• _Problem to work on_:
The first line of the entries through the line bearing "cyan circle: (173, 104) -> (84, 67), moved": copy these lines exactly and return nothing else.

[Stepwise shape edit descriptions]
-----

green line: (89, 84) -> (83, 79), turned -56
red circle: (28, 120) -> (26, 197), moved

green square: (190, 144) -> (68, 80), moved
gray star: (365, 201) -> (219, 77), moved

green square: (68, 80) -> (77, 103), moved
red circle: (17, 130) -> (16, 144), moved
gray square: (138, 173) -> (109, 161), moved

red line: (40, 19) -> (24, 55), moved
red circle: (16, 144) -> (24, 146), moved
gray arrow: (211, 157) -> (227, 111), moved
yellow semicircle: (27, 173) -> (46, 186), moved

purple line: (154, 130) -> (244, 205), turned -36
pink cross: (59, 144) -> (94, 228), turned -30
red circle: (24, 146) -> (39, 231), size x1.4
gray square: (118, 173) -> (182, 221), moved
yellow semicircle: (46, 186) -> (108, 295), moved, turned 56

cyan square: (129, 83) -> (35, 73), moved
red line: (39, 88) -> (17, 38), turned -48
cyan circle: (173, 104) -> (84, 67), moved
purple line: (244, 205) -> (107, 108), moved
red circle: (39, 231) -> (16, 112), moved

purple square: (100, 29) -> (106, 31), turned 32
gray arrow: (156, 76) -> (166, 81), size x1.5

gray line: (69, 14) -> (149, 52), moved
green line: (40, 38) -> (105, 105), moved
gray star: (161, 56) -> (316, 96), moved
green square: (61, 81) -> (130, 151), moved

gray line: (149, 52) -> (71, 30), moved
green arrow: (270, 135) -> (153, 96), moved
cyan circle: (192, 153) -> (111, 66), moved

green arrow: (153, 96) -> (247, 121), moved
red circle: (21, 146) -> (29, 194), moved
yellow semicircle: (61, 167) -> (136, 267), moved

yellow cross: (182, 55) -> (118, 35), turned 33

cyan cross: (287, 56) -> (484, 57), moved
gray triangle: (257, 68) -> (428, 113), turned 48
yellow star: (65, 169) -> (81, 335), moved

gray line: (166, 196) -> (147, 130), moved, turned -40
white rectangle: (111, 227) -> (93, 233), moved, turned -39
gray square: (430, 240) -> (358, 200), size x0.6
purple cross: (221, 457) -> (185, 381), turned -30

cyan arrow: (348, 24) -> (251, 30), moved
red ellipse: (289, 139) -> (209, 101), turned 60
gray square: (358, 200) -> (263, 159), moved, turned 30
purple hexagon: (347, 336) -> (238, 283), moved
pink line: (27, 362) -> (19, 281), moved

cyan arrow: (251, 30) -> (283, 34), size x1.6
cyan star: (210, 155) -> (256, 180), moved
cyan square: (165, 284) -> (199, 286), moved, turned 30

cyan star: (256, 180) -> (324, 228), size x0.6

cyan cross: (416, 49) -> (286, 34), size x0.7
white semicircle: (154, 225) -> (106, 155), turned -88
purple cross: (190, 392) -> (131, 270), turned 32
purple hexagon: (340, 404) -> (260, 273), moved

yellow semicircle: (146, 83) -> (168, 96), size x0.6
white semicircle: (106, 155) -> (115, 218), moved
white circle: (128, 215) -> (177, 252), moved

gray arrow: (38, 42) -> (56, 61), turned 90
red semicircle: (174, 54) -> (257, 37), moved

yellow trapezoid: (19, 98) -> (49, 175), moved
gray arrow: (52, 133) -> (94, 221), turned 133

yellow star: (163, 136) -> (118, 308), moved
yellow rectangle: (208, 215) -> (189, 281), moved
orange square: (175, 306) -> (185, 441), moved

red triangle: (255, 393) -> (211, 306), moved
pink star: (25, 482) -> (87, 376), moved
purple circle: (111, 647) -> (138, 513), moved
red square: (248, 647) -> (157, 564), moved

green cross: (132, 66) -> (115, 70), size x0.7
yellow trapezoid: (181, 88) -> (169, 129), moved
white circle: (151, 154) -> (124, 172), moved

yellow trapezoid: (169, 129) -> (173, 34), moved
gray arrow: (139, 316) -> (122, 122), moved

-----

• _Written reply_:
green line: (89, 84) -> (83, 79), turned -56
red circle: (28, 120) -> (26, 197), moved

green square: (190, 144) -> (68, 80), moved
gray star: (365, 201) -> (219, 77), moved

green square: (68, 80) -> (77, 103), moved
red circle: (17, 130) -> (16, 144), moved
gray square: (138, 173) -> (109, 161), moved

red line: (40, 19) -> (24, 55), moved
red circle: (16, 144) -> (24, 146), moved
gray arrow: (211, 157) -> (227, 111), moved
yellow semicircle: (27, 173) -> (46, 186), moved

purple line: (154, 130) -> (244, 205), turned -36
pink cross: (59, 144) -> (94, 228), turned -30
red circle: (24, 146) -> (39, 231), size x1.4
gray square: (118, 173) -> (182, 221), moved
yellow semicircle: (46, 186) -> (108, 295), moved, turned 56

cyan square: (129, 83) -> (35, 73), moved
red line: (39, 88) -> (17, 38), turned -48
cyan circle: (173, 104) -> (84, 67), moved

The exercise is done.